[Records contained in a dataset]
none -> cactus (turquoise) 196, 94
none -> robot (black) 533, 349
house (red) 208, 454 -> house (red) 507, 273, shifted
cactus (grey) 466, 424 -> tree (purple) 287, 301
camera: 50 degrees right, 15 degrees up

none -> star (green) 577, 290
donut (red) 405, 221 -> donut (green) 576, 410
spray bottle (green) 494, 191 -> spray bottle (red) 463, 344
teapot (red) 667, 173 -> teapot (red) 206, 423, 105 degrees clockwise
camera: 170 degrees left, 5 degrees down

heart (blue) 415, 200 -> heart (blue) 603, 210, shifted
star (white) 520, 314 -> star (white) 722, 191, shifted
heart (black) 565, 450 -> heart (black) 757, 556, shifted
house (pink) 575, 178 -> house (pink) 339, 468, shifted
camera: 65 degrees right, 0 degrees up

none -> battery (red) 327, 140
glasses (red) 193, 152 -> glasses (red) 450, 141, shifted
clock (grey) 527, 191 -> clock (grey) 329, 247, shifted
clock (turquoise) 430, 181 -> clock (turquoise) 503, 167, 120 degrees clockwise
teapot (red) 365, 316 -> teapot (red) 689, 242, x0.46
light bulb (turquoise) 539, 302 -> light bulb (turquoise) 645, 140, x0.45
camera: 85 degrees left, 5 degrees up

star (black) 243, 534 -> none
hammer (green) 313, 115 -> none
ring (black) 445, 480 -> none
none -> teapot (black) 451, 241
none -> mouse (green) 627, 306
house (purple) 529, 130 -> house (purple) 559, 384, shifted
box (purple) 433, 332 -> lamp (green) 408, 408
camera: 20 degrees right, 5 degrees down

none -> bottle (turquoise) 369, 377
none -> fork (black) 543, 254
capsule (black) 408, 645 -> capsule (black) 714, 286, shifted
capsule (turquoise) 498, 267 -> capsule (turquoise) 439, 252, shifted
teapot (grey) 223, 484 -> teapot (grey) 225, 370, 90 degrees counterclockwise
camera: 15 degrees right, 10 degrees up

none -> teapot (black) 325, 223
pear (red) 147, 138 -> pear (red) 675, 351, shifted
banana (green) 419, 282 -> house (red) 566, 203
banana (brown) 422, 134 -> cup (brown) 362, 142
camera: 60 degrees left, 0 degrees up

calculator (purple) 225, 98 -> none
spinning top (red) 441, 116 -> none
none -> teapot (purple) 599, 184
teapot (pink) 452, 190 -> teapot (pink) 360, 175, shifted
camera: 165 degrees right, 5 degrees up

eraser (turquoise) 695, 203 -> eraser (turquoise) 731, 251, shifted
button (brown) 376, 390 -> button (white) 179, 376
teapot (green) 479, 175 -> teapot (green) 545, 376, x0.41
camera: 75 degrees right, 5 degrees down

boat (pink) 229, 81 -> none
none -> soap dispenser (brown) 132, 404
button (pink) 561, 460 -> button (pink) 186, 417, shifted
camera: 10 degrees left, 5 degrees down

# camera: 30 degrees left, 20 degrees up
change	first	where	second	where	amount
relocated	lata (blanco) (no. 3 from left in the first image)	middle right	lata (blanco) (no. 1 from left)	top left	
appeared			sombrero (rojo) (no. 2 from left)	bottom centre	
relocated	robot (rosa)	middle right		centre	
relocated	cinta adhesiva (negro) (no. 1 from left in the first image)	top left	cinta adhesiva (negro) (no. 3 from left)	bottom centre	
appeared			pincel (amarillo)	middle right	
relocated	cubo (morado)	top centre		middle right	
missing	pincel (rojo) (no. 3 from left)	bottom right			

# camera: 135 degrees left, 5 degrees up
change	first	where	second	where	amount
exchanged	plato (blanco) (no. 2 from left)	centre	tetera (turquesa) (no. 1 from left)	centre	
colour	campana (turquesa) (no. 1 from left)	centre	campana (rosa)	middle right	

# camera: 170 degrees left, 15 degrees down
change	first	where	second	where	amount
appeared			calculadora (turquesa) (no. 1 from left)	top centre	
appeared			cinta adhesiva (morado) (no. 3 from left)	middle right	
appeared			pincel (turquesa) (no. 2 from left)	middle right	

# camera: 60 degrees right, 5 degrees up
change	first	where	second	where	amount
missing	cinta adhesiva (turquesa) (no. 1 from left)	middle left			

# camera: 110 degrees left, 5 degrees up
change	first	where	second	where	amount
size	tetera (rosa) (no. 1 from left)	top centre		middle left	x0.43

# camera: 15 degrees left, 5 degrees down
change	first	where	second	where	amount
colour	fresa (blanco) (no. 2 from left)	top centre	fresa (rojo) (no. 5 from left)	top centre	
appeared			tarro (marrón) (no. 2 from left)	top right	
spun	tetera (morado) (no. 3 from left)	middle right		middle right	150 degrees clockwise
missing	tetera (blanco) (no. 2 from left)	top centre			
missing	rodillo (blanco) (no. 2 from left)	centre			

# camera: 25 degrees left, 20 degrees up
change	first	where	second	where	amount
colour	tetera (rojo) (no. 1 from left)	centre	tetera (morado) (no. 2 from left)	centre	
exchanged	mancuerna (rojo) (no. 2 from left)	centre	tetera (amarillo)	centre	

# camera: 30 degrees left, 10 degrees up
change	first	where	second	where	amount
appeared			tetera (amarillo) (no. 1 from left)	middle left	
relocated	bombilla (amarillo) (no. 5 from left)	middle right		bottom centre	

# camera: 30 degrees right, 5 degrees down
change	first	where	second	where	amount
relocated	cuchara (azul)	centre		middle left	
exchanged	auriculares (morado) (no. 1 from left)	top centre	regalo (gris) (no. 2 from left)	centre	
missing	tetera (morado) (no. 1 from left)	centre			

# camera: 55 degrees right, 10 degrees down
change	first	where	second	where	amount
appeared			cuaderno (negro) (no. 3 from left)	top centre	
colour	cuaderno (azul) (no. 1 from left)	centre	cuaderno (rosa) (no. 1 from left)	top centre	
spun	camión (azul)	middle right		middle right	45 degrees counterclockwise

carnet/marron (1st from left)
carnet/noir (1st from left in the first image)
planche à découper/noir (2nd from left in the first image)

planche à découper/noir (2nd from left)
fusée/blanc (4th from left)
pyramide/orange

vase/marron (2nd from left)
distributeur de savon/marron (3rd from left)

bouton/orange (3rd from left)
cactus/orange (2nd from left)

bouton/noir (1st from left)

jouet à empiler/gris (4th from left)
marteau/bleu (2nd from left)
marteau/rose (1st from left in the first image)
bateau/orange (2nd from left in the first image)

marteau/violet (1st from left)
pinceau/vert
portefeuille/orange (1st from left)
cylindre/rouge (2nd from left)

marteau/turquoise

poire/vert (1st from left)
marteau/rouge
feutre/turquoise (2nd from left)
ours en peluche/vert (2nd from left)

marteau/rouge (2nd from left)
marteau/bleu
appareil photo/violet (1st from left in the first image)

Task instructions
Output, please, only the lines running from the start of the entries through the line that contains "cactus (grey) 466, 424", including both of those lines.

Answer space
none -> cactus (turquoise) 196, 94
none -> robot (black) 533, 349
house (red) 208, 454 -> house (red) 507, 273, shifted
cactus (grey) 466, 424 -> tree (purple) 287, 301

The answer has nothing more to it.